Copy the records word for word, from their beginning through the line containing "road 7 (residential): [(370,396),(314,270)]", with that final line included.

Data excerpts:
######

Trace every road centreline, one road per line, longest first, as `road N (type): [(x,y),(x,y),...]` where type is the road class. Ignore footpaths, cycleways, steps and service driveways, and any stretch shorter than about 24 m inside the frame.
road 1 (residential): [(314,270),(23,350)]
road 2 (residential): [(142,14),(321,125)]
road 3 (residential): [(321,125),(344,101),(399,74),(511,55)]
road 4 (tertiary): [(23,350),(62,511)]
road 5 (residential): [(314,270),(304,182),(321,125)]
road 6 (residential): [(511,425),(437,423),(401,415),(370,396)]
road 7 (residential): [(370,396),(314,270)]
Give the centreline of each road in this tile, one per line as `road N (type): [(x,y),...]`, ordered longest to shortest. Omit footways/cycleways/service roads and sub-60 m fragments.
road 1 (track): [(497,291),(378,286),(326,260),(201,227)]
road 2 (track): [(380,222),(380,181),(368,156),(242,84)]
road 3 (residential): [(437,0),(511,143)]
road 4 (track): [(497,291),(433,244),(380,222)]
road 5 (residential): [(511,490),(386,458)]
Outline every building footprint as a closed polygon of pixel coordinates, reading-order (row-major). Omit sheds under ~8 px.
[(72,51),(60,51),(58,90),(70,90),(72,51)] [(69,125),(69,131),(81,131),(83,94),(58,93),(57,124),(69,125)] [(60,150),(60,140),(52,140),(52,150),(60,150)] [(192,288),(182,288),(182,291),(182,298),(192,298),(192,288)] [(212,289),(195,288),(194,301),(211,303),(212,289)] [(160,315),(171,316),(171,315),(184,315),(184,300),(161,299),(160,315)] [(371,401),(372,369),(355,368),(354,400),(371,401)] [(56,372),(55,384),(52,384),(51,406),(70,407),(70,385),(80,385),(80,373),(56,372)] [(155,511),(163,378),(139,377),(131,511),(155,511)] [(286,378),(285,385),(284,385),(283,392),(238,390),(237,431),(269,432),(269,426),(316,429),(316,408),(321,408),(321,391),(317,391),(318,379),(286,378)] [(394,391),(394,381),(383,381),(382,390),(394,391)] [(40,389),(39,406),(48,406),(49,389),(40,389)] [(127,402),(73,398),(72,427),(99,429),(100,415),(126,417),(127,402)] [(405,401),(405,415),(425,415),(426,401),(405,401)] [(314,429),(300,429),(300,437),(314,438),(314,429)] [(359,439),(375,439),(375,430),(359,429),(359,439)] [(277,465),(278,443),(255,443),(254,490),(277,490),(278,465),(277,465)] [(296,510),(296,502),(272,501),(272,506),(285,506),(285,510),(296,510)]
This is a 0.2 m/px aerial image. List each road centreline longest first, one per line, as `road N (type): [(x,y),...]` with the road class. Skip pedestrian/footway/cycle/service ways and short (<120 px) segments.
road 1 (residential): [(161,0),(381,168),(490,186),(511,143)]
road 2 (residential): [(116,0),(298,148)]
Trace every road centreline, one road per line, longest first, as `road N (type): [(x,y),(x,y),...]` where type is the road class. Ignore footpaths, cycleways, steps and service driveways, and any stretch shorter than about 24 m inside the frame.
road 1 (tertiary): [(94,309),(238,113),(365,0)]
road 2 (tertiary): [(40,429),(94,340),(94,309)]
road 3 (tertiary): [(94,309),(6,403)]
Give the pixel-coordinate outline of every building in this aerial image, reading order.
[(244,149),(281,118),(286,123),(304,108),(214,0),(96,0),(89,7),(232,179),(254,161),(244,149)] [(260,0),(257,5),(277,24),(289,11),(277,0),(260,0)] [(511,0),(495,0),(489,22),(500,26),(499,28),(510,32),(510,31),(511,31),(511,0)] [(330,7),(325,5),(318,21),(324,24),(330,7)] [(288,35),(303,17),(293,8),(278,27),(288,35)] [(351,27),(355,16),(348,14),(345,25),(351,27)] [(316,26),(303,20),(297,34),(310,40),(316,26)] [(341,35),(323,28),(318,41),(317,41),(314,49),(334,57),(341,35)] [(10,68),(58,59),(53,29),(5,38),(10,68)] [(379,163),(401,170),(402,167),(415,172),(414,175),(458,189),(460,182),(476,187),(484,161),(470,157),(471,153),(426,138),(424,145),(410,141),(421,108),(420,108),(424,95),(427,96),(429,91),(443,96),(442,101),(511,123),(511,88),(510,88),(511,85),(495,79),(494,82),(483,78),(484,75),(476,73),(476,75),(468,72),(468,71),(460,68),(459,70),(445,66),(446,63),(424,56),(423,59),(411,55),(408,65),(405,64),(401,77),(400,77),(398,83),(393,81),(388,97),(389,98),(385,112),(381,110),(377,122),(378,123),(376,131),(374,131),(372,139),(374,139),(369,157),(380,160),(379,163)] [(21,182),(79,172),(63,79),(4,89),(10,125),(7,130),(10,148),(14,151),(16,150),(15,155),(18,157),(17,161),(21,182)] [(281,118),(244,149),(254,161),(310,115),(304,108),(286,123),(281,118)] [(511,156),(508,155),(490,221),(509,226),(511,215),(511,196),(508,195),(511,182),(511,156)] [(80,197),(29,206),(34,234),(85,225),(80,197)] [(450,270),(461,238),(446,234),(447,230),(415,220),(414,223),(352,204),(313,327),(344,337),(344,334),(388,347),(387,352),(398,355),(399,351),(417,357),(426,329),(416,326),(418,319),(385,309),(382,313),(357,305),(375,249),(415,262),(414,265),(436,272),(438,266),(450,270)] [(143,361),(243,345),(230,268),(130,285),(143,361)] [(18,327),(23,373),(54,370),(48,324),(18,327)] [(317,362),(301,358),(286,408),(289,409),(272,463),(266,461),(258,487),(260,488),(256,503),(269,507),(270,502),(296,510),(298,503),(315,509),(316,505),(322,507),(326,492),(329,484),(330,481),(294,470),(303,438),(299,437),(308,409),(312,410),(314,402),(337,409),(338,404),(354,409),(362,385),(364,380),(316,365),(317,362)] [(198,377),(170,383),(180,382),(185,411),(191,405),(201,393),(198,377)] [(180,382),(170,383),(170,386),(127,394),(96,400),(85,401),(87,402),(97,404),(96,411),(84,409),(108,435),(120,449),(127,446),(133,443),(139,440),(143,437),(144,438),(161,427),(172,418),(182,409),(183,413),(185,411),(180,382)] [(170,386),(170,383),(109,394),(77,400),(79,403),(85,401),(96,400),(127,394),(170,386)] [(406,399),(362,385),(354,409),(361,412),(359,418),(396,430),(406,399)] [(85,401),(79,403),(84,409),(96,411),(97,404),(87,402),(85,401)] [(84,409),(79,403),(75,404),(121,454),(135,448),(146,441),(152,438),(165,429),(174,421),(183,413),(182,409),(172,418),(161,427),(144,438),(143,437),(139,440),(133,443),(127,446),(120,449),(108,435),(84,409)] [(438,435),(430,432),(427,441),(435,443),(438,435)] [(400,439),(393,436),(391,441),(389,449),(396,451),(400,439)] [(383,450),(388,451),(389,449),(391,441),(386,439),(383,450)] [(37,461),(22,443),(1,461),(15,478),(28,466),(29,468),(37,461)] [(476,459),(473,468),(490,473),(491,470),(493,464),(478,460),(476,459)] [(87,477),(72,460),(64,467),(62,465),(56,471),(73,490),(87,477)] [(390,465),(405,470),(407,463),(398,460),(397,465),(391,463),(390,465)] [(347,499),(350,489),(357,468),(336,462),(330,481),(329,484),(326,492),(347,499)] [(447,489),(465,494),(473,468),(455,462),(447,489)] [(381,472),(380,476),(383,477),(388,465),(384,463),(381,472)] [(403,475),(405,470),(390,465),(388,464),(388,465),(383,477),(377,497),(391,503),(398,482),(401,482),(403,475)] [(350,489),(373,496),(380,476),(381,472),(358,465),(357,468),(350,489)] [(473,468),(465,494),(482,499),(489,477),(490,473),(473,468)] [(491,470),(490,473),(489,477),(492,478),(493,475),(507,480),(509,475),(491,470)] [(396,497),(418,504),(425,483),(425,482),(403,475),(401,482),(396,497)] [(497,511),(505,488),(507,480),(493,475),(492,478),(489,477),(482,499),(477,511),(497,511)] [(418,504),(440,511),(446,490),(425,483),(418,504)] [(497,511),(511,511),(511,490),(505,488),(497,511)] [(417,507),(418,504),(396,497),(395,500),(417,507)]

######

→ Correct response
Trace every road centreline, one road per line, longest first, as `road N (type): [(x,y),(x,y),...]` where type is the road class. Ignore footpaths, cycleways, steps and service driveways, and any stretch shorter than about 24 m inside the frame.
road 1 (residential): [(314,270),(23,350)]
road 2 (residential): [(142,14),(321,125)]
road 3 (residential): [(321,125),(344,101),(399,74),(511,55)]
road 4 (tertiary): [(23,350),(62,511)]
road 5 (residential): [(314,270),(304,182),(321,125)]
road 6 (residential): [(511,425),(437,423),(401,415),(370,396)]
road 7 (residential): [(370,396),(314,270)]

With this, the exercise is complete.